INSTRUCTIONS FOR THE TASK
Please reproduce the data exactly, excluding any pictures it contains.

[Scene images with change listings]
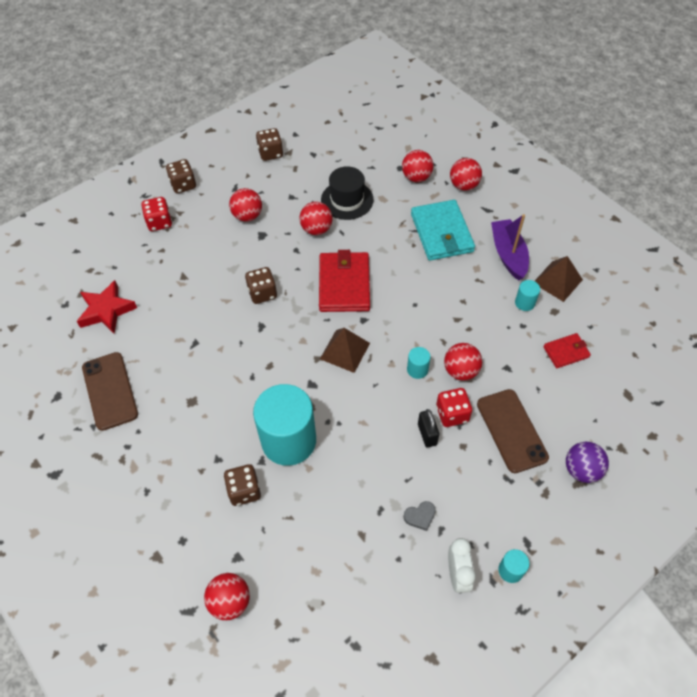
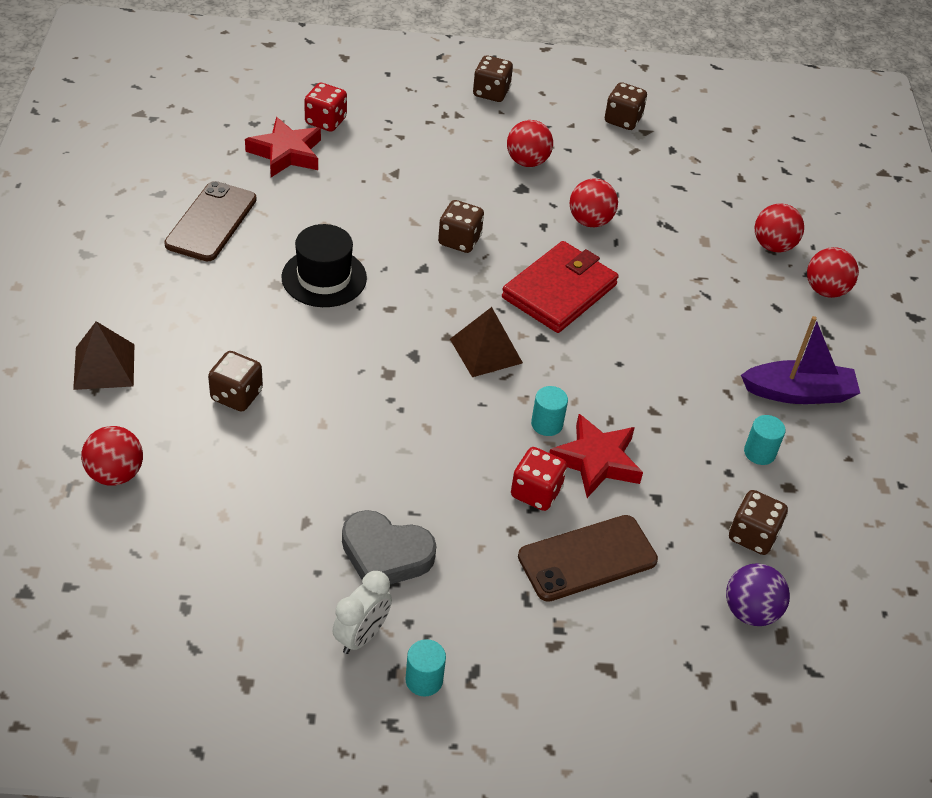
camera: 35 degrees right, 10 degrees down
red dice [141,197,172,231] -> red dice moved to [304,83,347,132]
turquoise cylinder [253,384,316,466] -> none
black hat [321,166,374,220] -> black hat moved to [281,224,367,307]
grey heart [404,501,436,531] -> grey heart [342,510,436,584], size x2.01
turquoise wallet [411,200,475,261] -> none
black padlock [418,409,439,447] -> none
red ball [444,343,482,381] -> red star [549,414,643,498]
brown phone [477,389,549,473] -> brown phone turned 45 degrees clockwise [518,515,658,602]
purple boat [491,214,529,280] -> purple boat turned 60 degrees clockwise [741,316,860,404]
brown pyramid [535,256,583,302] -> brown pyramid moved to [73,321,134,390]
red wallet [543,333,591,368] -> brown dice [729,490,788,555]
purple ball [566,442,609,483] -> purple ball moved to [726,563,790,626]

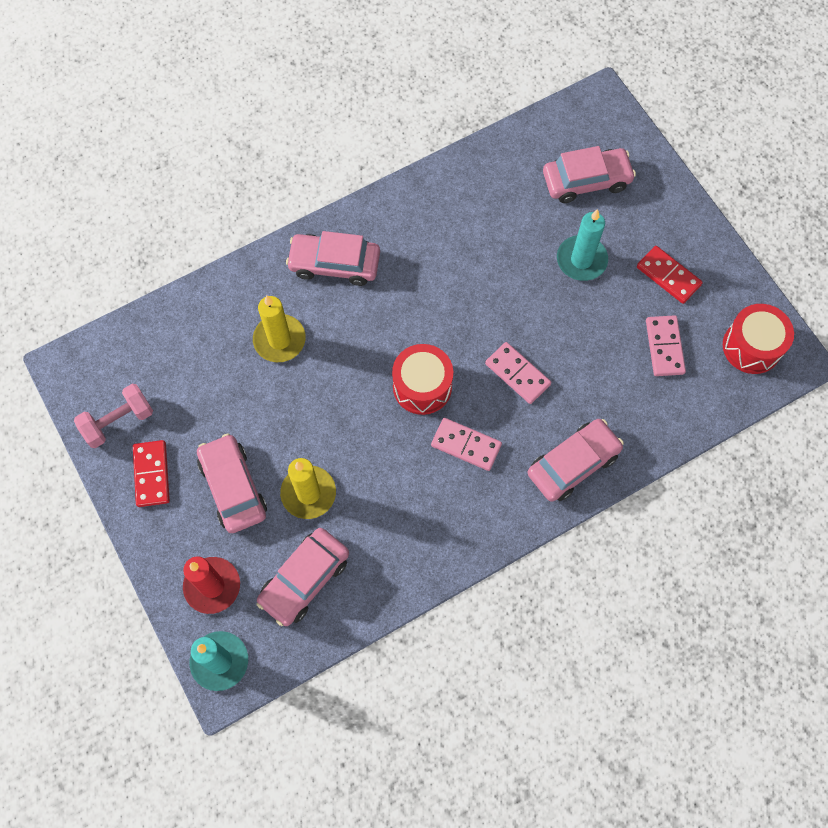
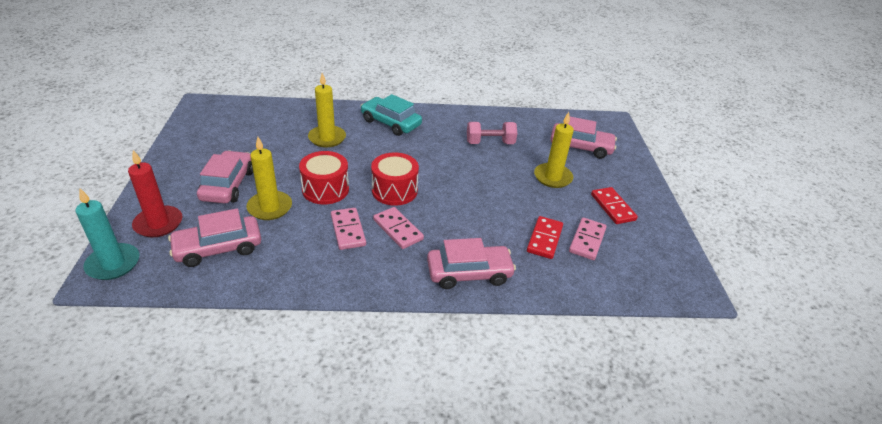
camera: 25 degrees right, 30 degrees down
pink dumbbell [74,384,153,448] -> pink dumbbell moved to [467,122,517,144]
red domino [133,440,170,507] -> red domino moved to [527,216,563,259]
pink car [286,231,380,286] -> turquoise car [361,94,422,136]
pink domino [485,342,551,404] -> pink domino moved to [331,208,366,250]
turquoise candle [557,209,608,281] -> yellow candle [534,112,574,188]
red drum [723,304,794,374] -> red drum moved to [299,151,349,205]

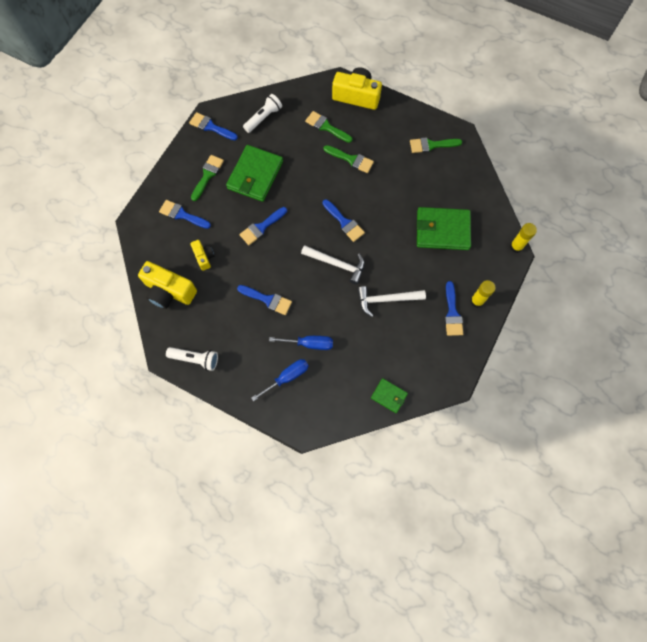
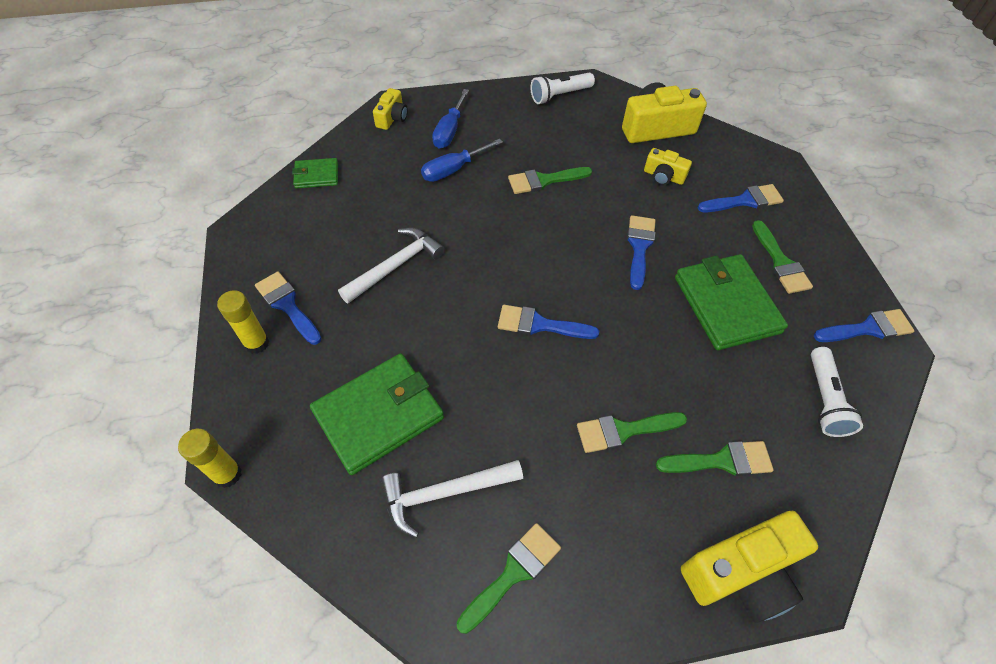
camera: 140 degrees right, 15 degrees down
blue brush [237,285,292,315] -> green brush [508,167,592,194]
white hammer [301,245,365,285] -> white hammer moved to [381,460,523,538]
none -> yellow camera [373,88,408,130]

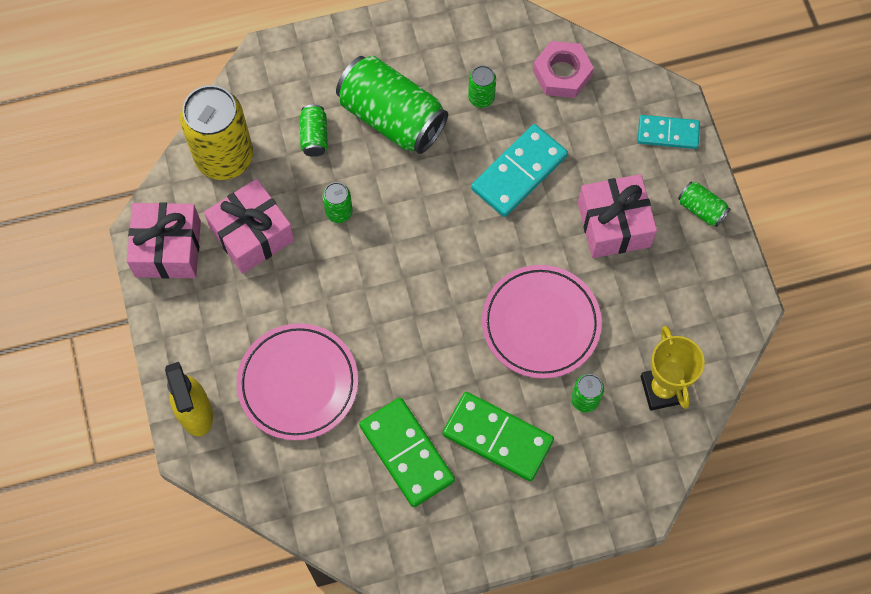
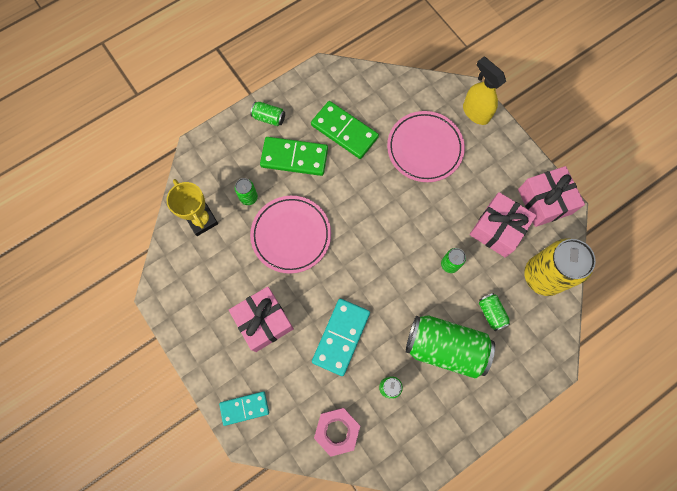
camera: 160 degrees right, 5 degrees up
green can [678,182,731,227] -> green can moved to [250,102,285,126]

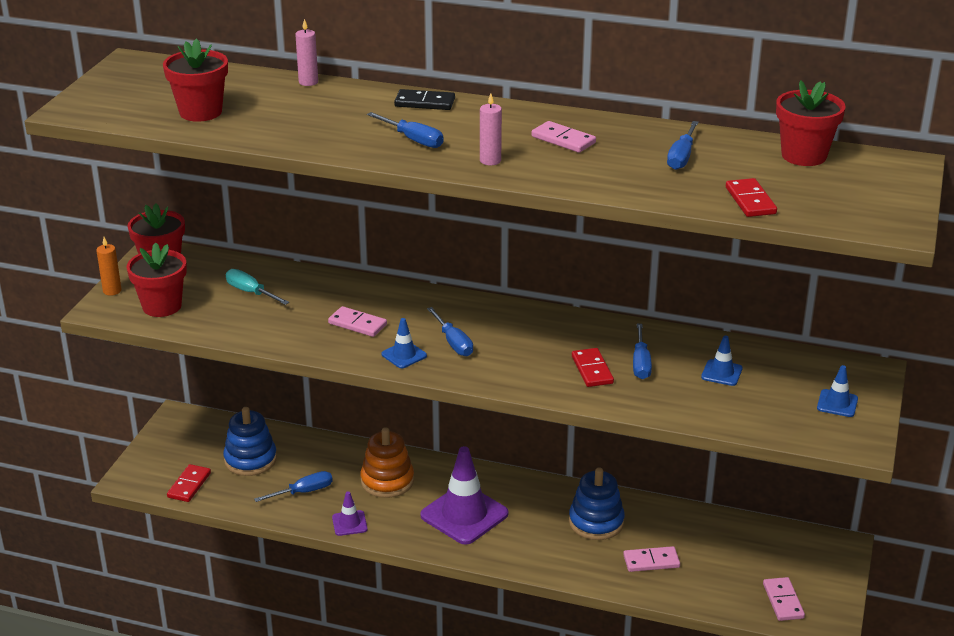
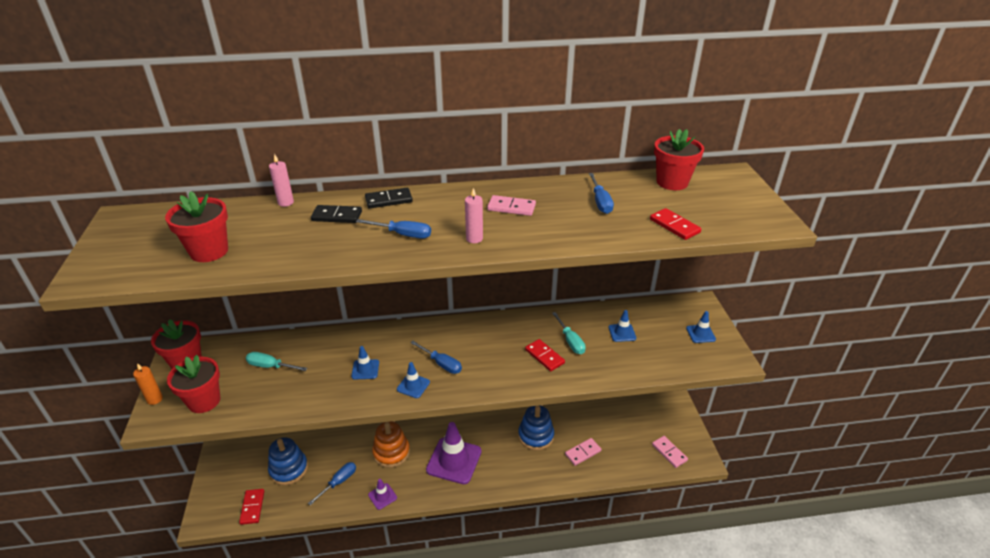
camera: 25 degrees left, 5 degrees up
pink domino [328,306,387,337] -> blue traffic cone [351,346,379,379]
blue screwdriver [633,324,652,379] -> turquoise screwdriver [552,312,586,354]
none -> black domino [311,205,362,223]

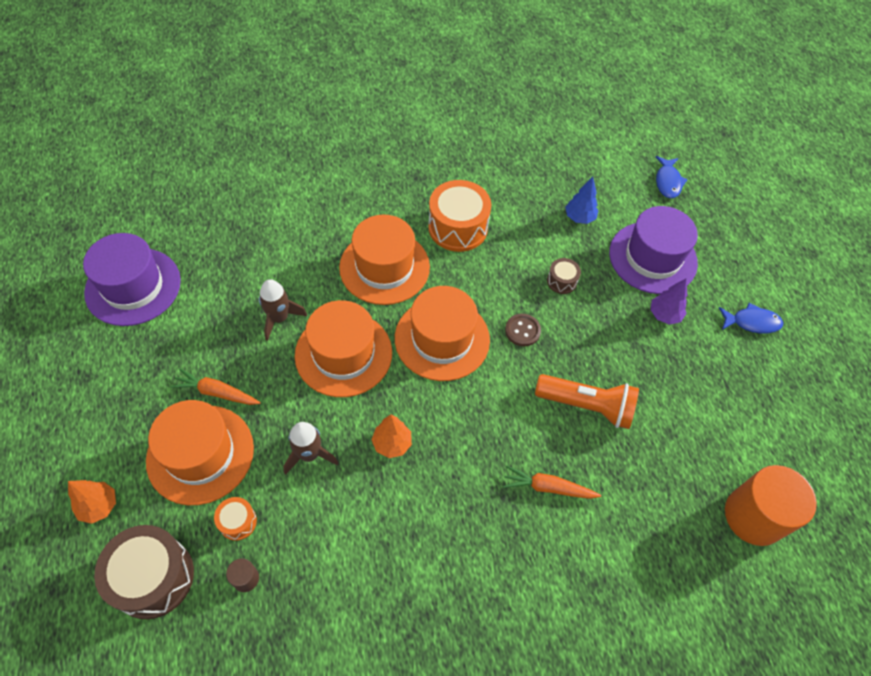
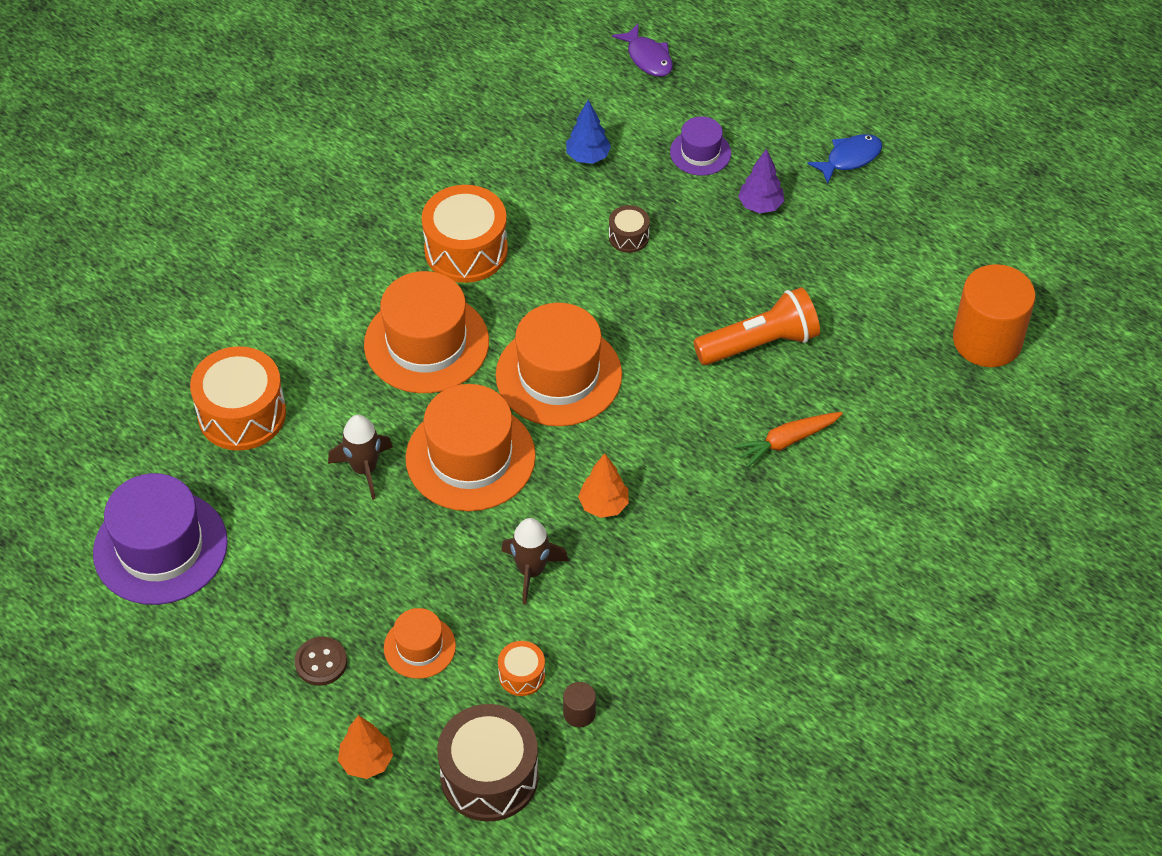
camera: 35 degrees left, 5 degrees down
orange hat [146,400,254,505] -> orange hat [384,608,456,679], size x0.52
orange carrot [170,369,261,405] -> none
brown button [505,314,541,346] -> brown button moved to [295,636,347,686]
purple hat [609,206,698,294] -> purple hat [670,116,731,176], size x0.52
blue fish [656,156,688,198] -> purple fish [612,24,673,77]
none -> orange drum [190,346,286,451]

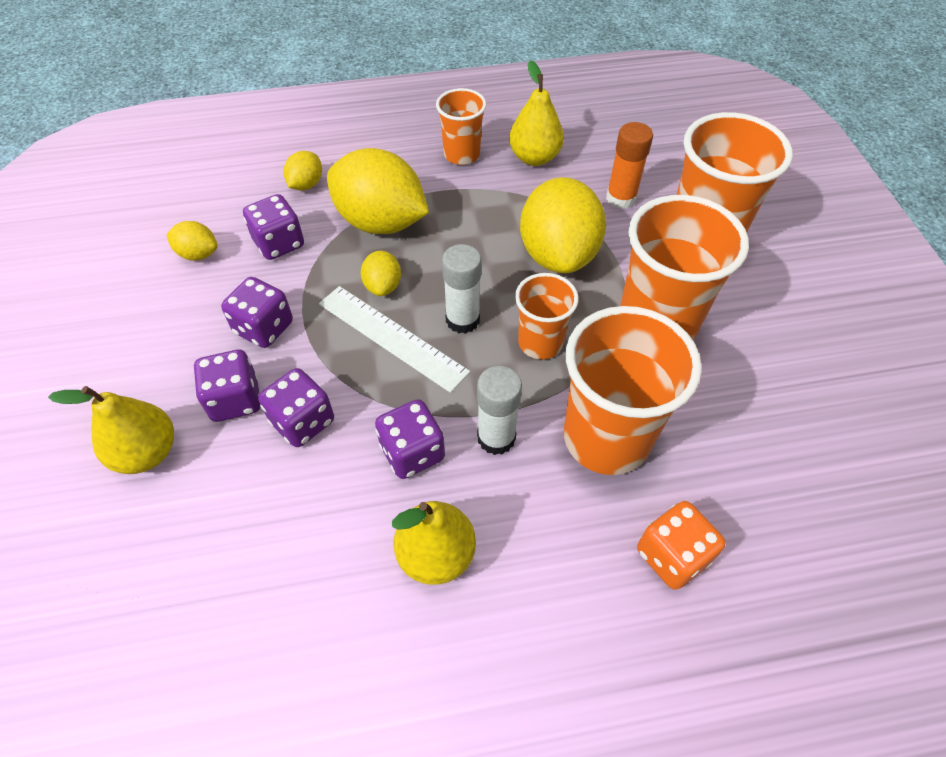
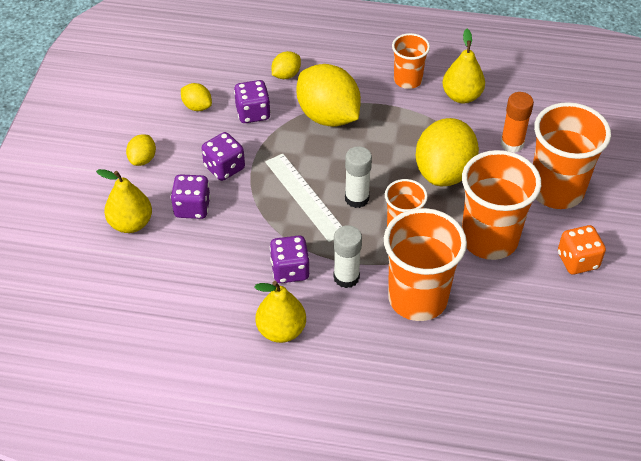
camera: 20 degrees right, 5 degrees down
purple dice [258,368,334,447] -> none
yellow lemon [361,251,401,296] -> yellow lemon moved to [126,134,156,166]
orange dice [637,501,726,590] -> orange dice moved to [558,225,606,274]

RESPONSE AREA
camera: 35 degrees right, 10 degrees down
red dice [141,197,172,231] -> red dice moved to [304,83,347,132]
turquoise cylinder [253,384,316,466] -> none
black hat [321,166,374,220] -> black hat moved to [281,224,367,307]
grey heart [404,501,436,531] -> grey heart [342,510,436,584], size x2.01
turquoise wallet [411,200,475,261] -> none
black padlock [418,409,439,447] -> none
red ball [444,343,482,381] -> red star [549,414,643,498]
brown phone [477,389,549,473] -> brown phone turned 45 degrees clockwise [518,515,658,602]
purple boat [491,214,529,280] -> purple boat turned 60 degrees clockwise [741,316,860,404]
brown pyramid [535,256,583,302] -> brown pyramid moved to [73,321,134,390]
red wallet [543,333,591,368] -> brown dice [729,490,788,555]
purple ball [566,442,609,483] -> purple ball moved to [726,563,790,626]

camera: 25 degrees right, 30 degrees down
pink dumbbell [74,384,153,448] -> pink dumbbell moved to [467,122,517,144]
red domino [133,440,170,507] -> red domino moved to [527,216,563,259]
pink car [286,231,380,286] -> turquoise car [361,94,422,136]
pink domino [485,342,551,404] -> pink domino moved to [331,208,366,250]
turquoise candle [557,209,608,281] -> yellow candle [534,112,574,188]
red drum [723,304,794,374] -> red drum moved to [299,151,349,205]

camera: 140 degrees right, 15 degrees down
blue brush [237,285,292,315] -> green brush [508,167,592,194]
white hammer [301,245,365,285] -> white hammer moved to [381,460,523,538]
none -> yellow camera [373,88,408,130]

camera: 160 degrees right, 5 degrees up
green can [678,182,731,227] -> green can moved to [250,102,285,126]

camera: 25 degrees left, 5 degrees up
pink domino [328,306,387,337] -> blue traffic cone [351,346,379,379]
blue screwdriver [633,324,652,379] -> turquoise screwdriver [552,312,586,354]
none -> black domino [311,205,362,223]

camera: 35 degrees left, 5 degrees down
orange hat [146,400,254,505] -> orange hat [384,608,456,679], size x0.52
orange carrot [170,369,261,405] -> none
brown button [505,314,541,346] -> brown button moved to [295,636,347,686]
purple hat [609,206,698,294] -> purple hat [670,116,731,176], size x0.52
blue fish [656,156,688,198] -> purple fish [612,24,673,77]
none -> orange drum [190,346,286,451]

camera: 20 degrees right, 5 degrees down
purple dice [258,368,334,447] -> none
yellow lemon [361,251,401,296] -> yellow lemon moved to [126,134,156,166]
orange dice [637,501,726,590] -> orange dice moved to [558,225,606,274]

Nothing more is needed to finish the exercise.